* _Record set_:
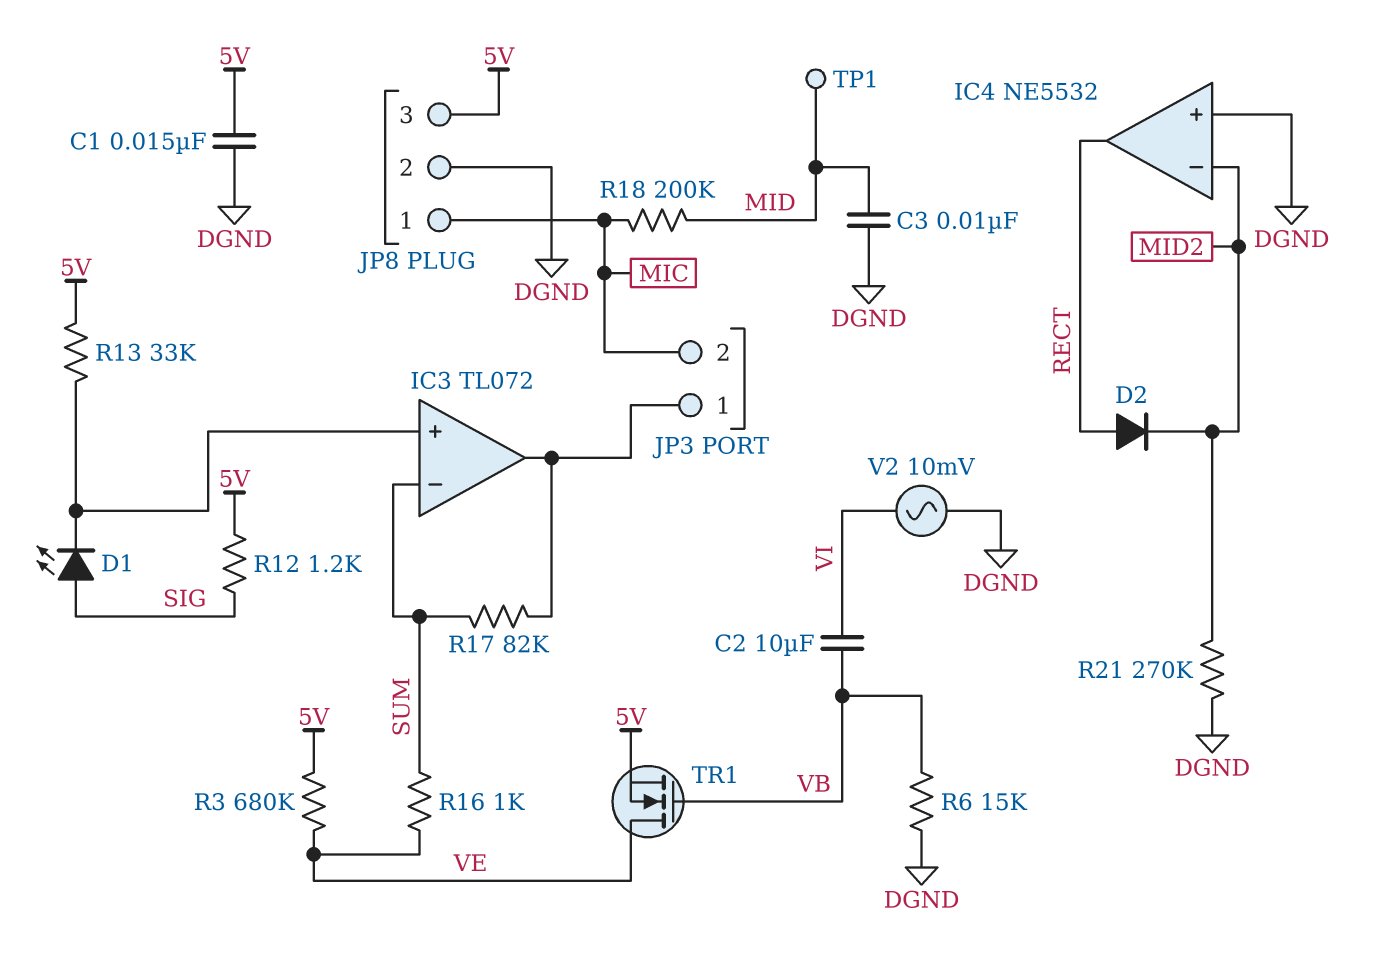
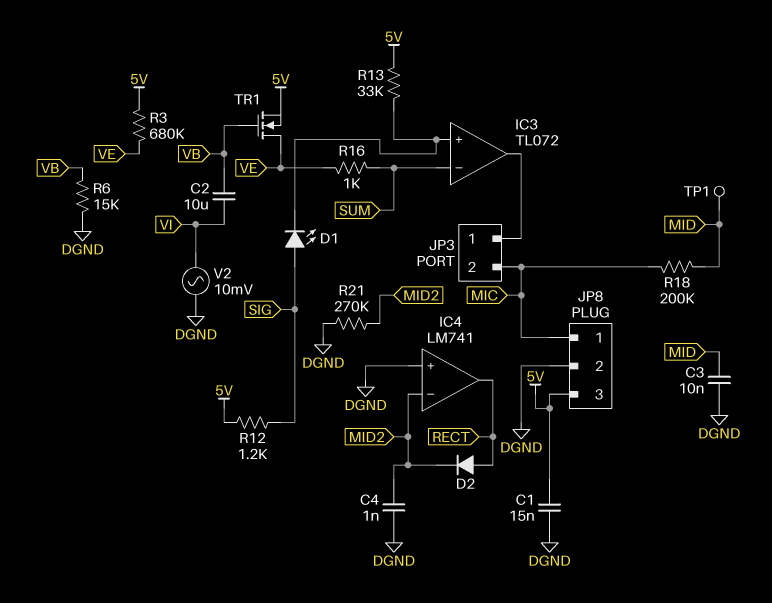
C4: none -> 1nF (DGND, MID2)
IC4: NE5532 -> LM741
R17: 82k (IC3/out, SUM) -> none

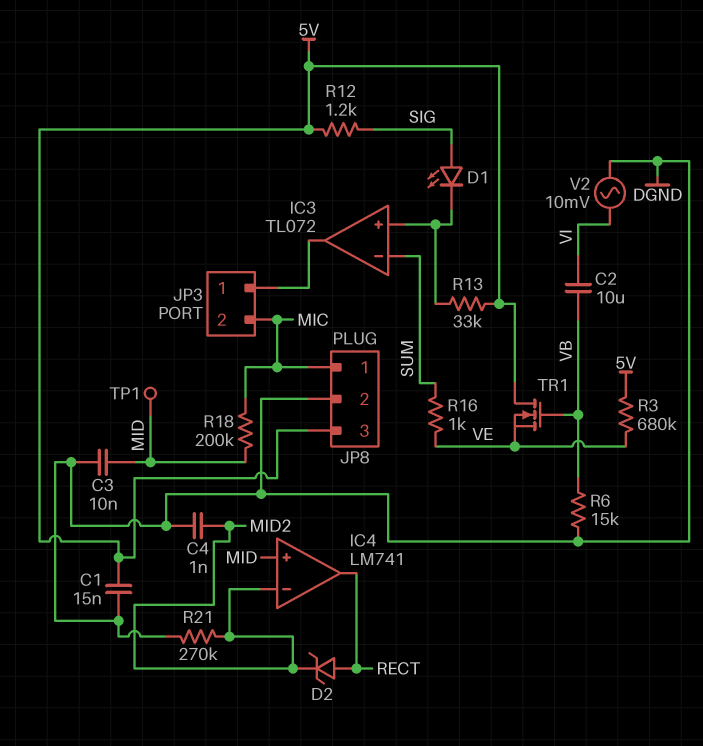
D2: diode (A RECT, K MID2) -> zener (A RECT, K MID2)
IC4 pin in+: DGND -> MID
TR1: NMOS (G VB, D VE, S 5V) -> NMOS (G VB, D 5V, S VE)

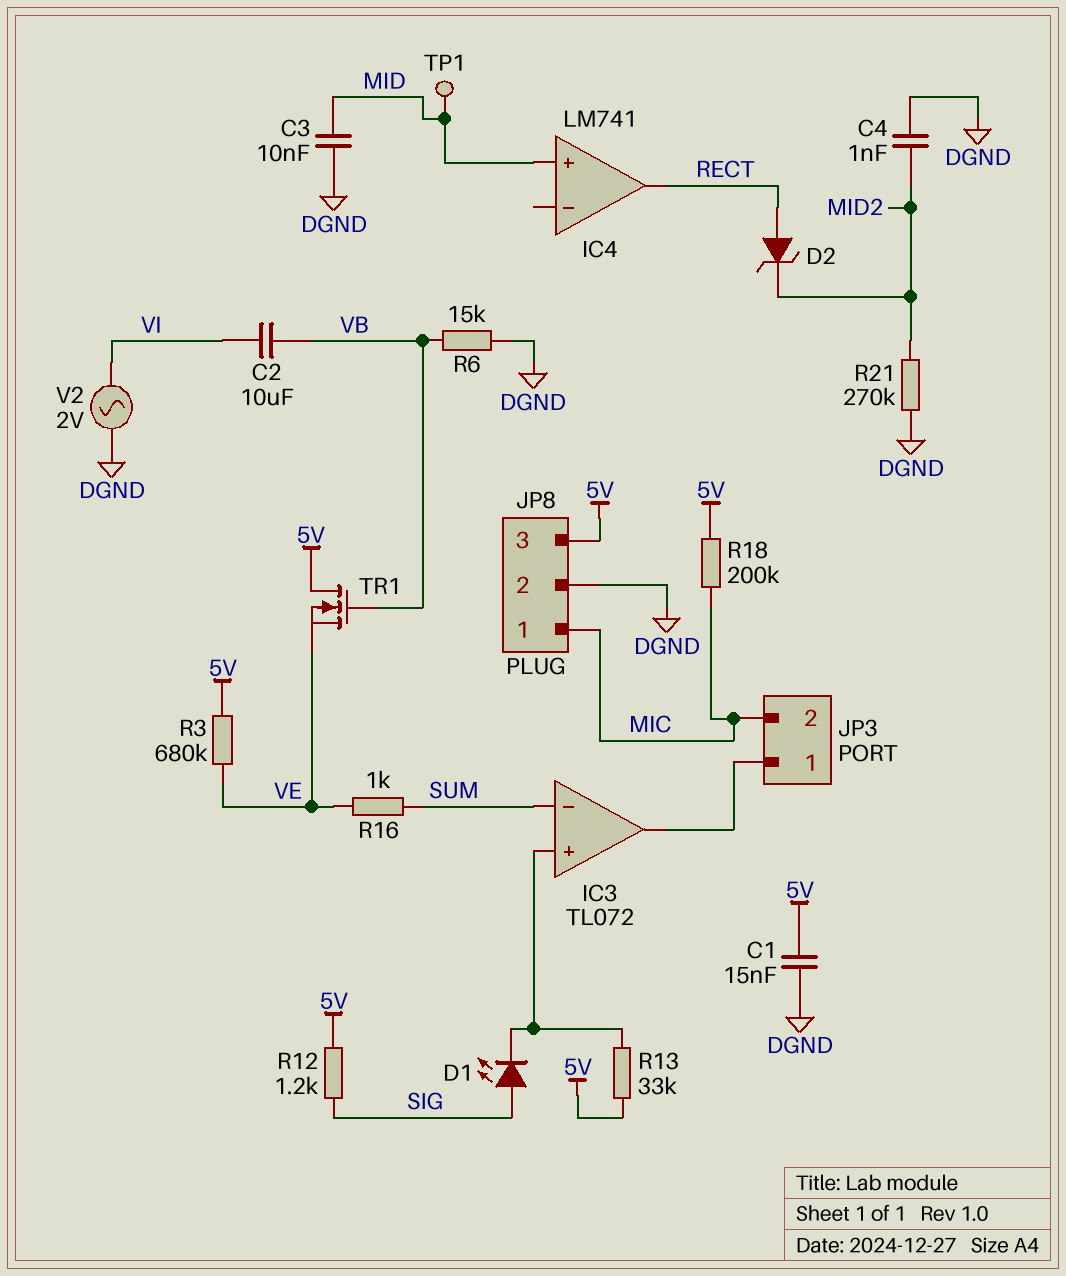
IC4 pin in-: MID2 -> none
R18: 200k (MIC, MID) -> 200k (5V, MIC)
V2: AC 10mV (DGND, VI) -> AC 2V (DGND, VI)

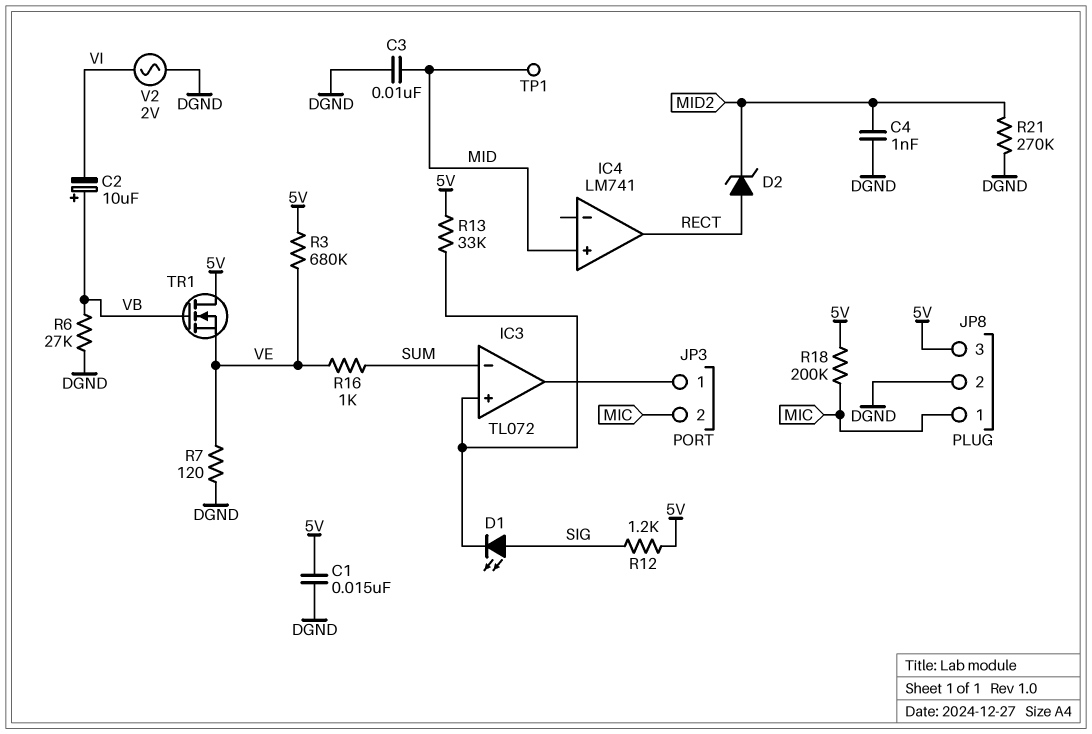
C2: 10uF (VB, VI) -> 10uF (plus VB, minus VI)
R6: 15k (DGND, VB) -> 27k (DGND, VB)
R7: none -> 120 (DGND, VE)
---
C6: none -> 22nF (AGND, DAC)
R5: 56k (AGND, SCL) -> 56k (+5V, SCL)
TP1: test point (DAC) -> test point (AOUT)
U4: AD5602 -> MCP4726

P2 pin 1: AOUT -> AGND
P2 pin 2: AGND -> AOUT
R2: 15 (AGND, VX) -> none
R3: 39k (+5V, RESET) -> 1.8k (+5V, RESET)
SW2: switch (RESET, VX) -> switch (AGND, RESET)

* _Work instructions_:
Only lines holding the word "AGND" are wanted, so copy each of them from the records above.

* _Worked solution_:
C6: none -> 22nF (AGND, DAC)
R5: 56k (AGND, SCL) -> 56k (+5V, SCL)
P2 pin 1: AOUT -> AGND
P2 pin 2: AGND -> AOUT
R2: 15 (AGND, VX) -> none
SW2: switch (RESET, VX) -> switch (AGND, RESET)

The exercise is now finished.